[Your objective]
The entries are given below. Output each one unchanged.

=== Task input ===

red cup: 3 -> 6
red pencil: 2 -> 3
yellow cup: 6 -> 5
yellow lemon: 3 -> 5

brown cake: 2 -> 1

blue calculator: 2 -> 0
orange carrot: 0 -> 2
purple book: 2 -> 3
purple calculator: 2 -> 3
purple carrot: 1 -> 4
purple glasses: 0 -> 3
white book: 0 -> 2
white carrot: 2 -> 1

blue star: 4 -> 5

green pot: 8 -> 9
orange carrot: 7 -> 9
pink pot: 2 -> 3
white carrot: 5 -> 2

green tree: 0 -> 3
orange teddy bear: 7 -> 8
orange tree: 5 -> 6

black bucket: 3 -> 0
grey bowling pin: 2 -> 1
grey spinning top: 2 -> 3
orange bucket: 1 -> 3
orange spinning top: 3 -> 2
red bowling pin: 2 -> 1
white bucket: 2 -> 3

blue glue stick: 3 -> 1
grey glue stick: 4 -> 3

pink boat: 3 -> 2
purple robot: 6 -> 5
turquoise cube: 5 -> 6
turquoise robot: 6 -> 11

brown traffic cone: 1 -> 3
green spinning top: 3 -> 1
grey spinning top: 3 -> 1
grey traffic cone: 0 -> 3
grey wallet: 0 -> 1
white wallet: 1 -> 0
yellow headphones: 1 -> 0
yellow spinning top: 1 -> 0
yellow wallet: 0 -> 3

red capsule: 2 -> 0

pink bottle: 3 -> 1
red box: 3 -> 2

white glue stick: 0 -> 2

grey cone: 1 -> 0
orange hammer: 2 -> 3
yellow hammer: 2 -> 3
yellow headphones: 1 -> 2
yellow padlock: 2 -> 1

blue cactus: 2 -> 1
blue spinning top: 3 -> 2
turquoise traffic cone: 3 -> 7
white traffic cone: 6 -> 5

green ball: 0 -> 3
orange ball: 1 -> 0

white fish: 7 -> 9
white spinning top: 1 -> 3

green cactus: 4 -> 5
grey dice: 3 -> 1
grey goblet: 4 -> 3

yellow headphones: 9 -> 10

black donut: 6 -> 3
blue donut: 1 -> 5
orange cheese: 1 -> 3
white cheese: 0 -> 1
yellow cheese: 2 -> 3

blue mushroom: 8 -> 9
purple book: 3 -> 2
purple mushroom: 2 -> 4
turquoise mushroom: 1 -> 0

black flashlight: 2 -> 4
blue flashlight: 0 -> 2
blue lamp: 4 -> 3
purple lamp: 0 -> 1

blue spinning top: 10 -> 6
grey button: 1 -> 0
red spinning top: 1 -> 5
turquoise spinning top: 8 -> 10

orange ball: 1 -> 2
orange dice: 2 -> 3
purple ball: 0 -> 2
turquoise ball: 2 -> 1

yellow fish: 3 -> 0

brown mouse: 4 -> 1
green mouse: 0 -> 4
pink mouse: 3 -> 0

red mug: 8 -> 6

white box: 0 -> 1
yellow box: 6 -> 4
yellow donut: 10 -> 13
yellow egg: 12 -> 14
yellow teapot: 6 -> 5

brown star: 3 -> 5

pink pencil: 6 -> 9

===

[Reply to the exercise]
red cup: 3 -> 6
red pencil: 2 -> 3
yellow cup: 6 -> 5
yellow lemon: 3 -> 5

brown cake: 2 -> 1

blue calculator: 2 -> 0
orange carrot: 0 -> 2
purple book: 2 -> 3
purple calculator: 2 -> 3
purple carrot: 1 -> 4
purple glasses: 0 -> 3
white book: 0 -> 2
white carrot: 2 -> 1

blue star: 4 -> 5

green pot: 8 -> 9
orange carrot: 7 -> 9
pink pot: 2 -> 3
white carrot: 5 -> 2

green tree: 0 -> 3
orange teddy bear: 7 -> 8
orange tree: 5 -> 6

black bucket: 3 -> 0
grey bowling pin: 2 -> 1
grey spinning top: 2 -> 3
orange bucket: 1 -> 3
orange spinning top: 3 -> 2
red bowling pin: 2 -> 1
white bucket: 2 -> 3

blue glue stick: 3 -> 1
grey glue stick: 4 -> 3

pink boat: 3 -> 2
purple robot: 6 -> 5
turquoise cube: 5 -> 6
turquoise robot: 6 -> 11

brown traffic cone: 1 -> 3
green spinning top: 3 -> 1
grey spinning top: 3 -> 1
grey traffic cone: 0 -> 3
grey wallet: 0 -> 1
white wallet: 1 -> 0
yellow headphones: 1 -> 0
yellow spinning top: 1 -> 0
yellow wallet: 0 -> 3

red capsule: 2 -> 0

pink bottle: 3 -> 1
red box: 3 -> 2

white glue stick: 0 -> 2

grey cone: 1 -> 0
orange hammer: 2 -> 3
yellow hammer: 2 -> 3
yellow headphones: 1 -> 2
yellow padlock: 2 -> 1

blue cactus: 2 -> 1
blue spinning top: 3 -> 2
turquoise traffic cone: 3 -> 7
white traffic cone: 6 -> 5

green ball: 0 -> 3
orange ball: 1 -> 0

white fish: 7 -> 9
white spinning top: 1 -> 3

green cactus: 4 -> 5
grey dice: 3 -> 1
grey goblet: 4 -> 3

yellow headphones: 9 -> 10

black donut: 6 -> 3
blue donut: 1 -> 5
orange cheese: 1 -> 3
white cheese: 0 -> 1
yellow cheese: 2 -> 3

blue mushroom: 8 -> 9
purple book: 3 -> 2
purple mushroom: 2 -> 4
turquoise mushroom: 1 -> 0

black flashlight: 2 -> 4
blue flashlight: 0 -> 2
blue lamp: 4 -> 3
purple lamp: 0 -> 1

blue spinning top: 10 -> 6
grey button: 1 -> 0
red spinning top: 1 -> 5
turquoise spinning top: 8 -> 10

orange ball: 1 -> 2
orange dice: 2 -> 3
purple ball: 0 -> 2
turquoise ball: 2 -> 1

yellow fish: 3 -> 0

brown mouse: 4 -> 1
green mouse: 0 -> 4
pink mouse: 3 -> 0

red mug: 8 -> 6

white box: 0 -> 1
yellow box: 6 -> 4
yellow donut: 10 -> 13
yellow egg: 12 -> 14
yellow teapot: 6 -> 5

brown star: 3 -> 5

pink pencil: 6 -> 9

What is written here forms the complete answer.